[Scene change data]
· · ·

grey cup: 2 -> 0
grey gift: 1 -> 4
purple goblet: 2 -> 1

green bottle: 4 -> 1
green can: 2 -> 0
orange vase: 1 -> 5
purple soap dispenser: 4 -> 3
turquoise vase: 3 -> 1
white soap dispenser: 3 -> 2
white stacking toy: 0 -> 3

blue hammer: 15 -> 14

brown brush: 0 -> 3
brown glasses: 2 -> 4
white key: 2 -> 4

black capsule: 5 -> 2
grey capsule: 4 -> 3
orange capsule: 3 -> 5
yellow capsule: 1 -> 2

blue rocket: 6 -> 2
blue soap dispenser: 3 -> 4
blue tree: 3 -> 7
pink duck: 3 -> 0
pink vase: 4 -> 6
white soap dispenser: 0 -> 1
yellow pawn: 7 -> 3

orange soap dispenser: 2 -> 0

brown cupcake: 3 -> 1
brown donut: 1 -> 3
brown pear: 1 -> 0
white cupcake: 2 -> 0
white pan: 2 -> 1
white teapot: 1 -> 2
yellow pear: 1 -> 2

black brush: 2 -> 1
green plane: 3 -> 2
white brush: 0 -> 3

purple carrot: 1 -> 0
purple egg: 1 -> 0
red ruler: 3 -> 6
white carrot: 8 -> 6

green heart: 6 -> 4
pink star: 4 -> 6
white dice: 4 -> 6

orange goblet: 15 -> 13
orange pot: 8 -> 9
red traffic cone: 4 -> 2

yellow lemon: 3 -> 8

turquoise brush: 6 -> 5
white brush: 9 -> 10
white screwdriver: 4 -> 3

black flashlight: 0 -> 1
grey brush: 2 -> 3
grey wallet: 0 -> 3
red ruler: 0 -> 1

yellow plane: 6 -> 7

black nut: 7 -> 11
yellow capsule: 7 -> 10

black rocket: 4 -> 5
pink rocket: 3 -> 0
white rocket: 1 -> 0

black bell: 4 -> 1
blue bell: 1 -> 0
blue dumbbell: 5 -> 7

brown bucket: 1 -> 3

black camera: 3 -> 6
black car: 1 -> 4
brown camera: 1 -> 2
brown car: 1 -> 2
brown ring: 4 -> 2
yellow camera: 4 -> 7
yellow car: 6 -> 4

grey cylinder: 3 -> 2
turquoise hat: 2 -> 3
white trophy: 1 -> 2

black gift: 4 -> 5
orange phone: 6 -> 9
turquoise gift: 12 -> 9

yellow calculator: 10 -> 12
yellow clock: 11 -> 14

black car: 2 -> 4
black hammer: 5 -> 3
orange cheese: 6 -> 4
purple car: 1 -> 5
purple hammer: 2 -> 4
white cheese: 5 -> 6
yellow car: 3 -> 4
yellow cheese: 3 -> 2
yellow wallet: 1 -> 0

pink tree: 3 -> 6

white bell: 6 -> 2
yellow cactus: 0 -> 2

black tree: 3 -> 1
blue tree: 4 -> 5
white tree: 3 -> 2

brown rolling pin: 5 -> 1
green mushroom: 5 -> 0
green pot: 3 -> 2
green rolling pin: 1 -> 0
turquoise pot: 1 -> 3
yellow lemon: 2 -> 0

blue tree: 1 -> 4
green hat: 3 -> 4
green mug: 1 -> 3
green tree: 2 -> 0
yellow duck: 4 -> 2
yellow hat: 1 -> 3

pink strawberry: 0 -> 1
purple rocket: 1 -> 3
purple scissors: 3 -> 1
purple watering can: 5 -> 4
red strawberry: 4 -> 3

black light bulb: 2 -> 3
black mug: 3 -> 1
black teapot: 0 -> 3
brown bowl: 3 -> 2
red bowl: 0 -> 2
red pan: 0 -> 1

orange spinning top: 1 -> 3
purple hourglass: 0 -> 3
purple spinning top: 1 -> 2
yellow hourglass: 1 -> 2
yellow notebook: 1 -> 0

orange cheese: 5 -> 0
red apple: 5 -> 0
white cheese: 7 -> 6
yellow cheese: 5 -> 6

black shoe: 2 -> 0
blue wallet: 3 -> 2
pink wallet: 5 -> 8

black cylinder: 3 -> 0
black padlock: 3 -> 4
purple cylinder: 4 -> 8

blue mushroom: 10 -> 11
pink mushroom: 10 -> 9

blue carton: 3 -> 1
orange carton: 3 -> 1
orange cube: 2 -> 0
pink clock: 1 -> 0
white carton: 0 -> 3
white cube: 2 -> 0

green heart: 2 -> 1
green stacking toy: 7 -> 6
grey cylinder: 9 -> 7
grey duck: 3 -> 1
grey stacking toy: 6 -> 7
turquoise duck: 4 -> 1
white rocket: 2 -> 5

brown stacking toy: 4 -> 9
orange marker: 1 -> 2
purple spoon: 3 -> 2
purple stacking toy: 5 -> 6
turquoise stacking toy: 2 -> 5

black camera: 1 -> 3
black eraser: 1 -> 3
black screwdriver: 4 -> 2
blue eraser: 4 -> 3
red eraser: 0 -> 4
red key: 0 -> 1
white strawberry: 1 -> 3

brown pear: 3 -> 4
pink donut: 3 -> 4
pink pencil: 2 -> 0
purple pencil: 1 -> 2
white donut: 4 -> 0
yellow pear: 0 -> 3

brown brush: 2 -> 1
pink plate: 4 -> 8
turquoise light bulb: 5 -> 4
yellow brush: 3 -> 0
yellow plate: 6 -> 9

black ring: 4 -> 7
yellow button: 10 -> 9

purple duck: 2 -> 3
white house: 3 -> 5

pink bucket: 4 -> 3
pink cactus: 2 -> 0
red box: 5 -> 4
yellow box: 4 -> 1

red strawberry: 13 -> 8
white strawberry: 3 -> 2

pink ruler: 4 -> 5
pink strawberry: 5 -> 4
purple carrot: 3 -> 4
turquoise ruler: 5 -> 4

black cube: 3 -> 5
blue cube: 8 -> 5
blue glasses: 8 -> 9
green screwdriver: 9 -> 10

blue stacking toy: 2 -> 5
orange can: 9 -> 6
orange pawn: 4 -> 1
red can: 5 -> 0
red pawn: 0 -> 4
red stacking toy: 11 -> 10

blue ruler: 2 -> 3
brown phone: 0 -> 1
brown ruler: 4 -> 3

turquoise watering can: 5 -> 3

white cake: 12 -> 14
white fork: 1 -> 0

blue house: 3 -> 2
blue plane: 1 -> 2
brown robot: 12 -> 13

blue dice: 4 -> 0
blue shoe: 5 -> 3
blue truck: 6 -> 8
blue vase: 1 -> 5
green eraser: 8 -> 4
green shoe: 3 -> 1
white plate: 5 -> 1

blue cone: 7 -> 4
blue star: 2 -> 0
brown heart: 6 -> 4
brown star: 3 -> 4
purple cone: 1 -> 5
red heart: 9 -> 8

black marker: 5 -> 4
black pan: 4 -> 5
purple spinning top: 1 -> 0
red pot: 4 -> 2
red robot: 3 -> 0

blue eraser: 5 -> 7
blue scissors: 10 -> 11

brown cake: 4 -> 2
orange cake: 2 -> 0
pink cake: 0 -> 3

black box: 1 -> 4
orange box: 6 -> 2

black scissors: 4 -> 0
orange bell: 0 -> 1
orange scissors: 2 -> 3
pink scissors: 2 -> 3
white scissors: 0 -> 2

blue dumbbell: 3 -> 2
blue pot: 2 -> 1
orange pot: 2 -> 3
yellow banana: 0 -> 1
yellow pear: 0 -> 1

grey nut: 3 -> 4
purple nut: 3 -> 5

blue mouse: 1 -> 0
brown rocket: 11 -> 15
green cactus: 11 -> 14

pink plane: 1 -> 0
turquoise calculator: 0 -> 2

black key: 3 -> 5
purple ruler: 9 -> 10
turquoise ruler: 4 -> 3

· · ·

_Brief_
Go through the entries above and copy each line with "rocket" in it.

_Result of this exercise_
blue rocket: 6 -> 2
black rocket: 4 -> 5
pink rocket: 3 -> 0
white rocket: 1 -> 0
purple rocket: 1 -> 3
white rocket: 2 -> 5
brown rocket: 11 -> 15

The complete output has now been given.